= WHAT TO DO =
Every line in the listing below that holds the word "right" should be returned.
DATA FOR ANALYSIS Start Marker
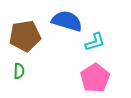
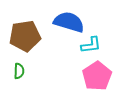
blue semicircle: moved 2 px right, 1 px down
cyan L-shape: moved 4 px left, 3 px down; rotated 10 degrees clockwise
pink pentagon: moved 2 px right, 2 px up
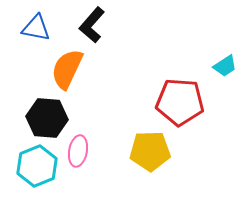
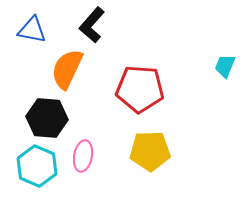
blue triangle: moved 4 px left, 2 px down
cyan trapezoid: rotated 145 degrees clockwise
red pentagon: moved 40 px left, 13 px up
pink ellipse: moved 5 px right, 5 px down
cyan hexagon: rotated 15 degrees counterclockwise
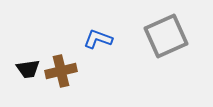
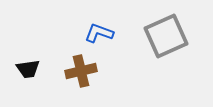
blue L-shape: moved 1 px right, 6 px up
brown cross: moved 20 px right
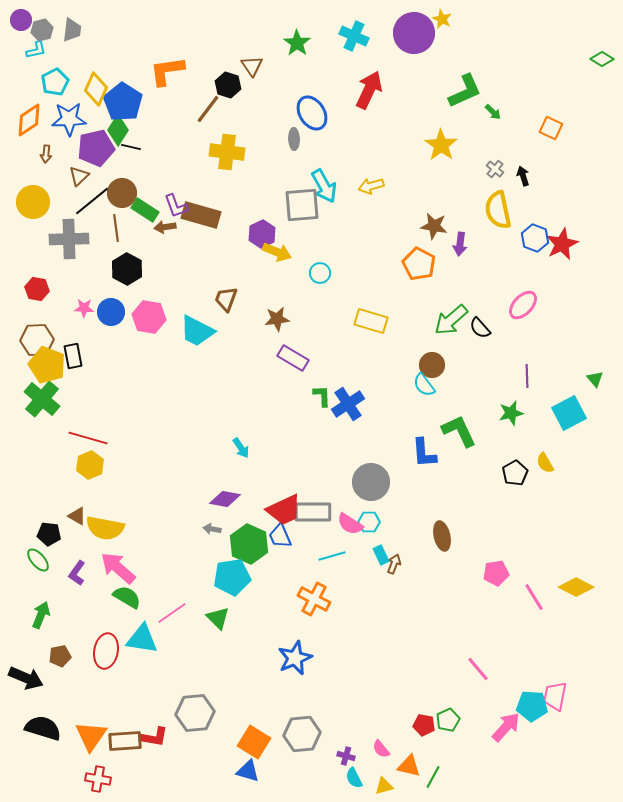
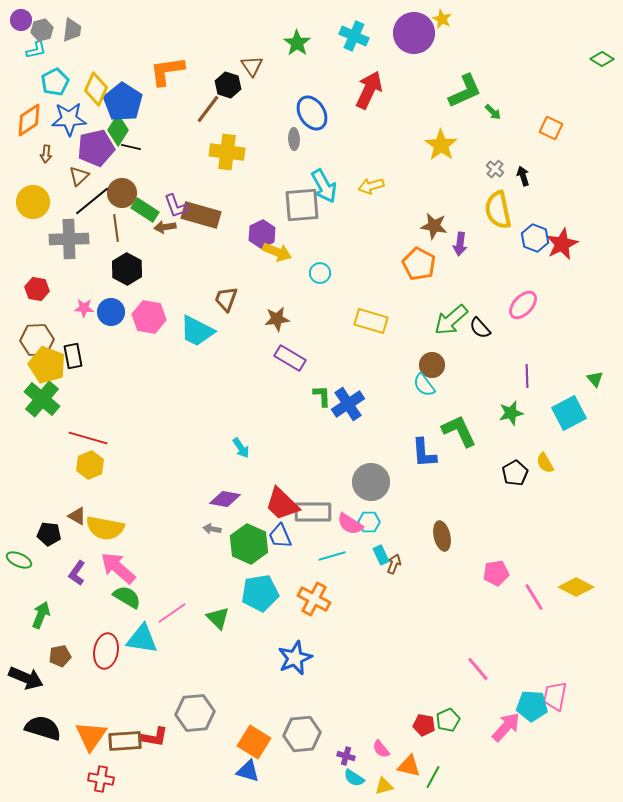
purple rectangle at (293, 358): moved 3 px left
red trapezoid at (284, 510): moved 2 px left, 6 px up; rotated 69 degrees clockwise
green ellipse at (38, 560): moved 19 px left; rotated 25 degrees counterclockwise
cyan pentagon at (232, 577): moved 28 px right, 16 px down
cyan semicircle at (354, 778): rotated 30 degrees counterclockwise
red cross at (98, 779): moved 3 px right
DATA FOR ANALYSIS End Marker
= WRITTEN RESPONSE =
blue semicircle: moved 2 px right, 1 px down
pink pentagon: moved 2 px right, 2 px up
pink ellipse: moved 5 px right, 5 px down
blue L-shape: moved 1 px right, 6 px up
brown cross: moved 20 px right
cyan pentagon at (232, 577): moved 28 px right, 16 px down
red cross at (98, 779): moved 3 px right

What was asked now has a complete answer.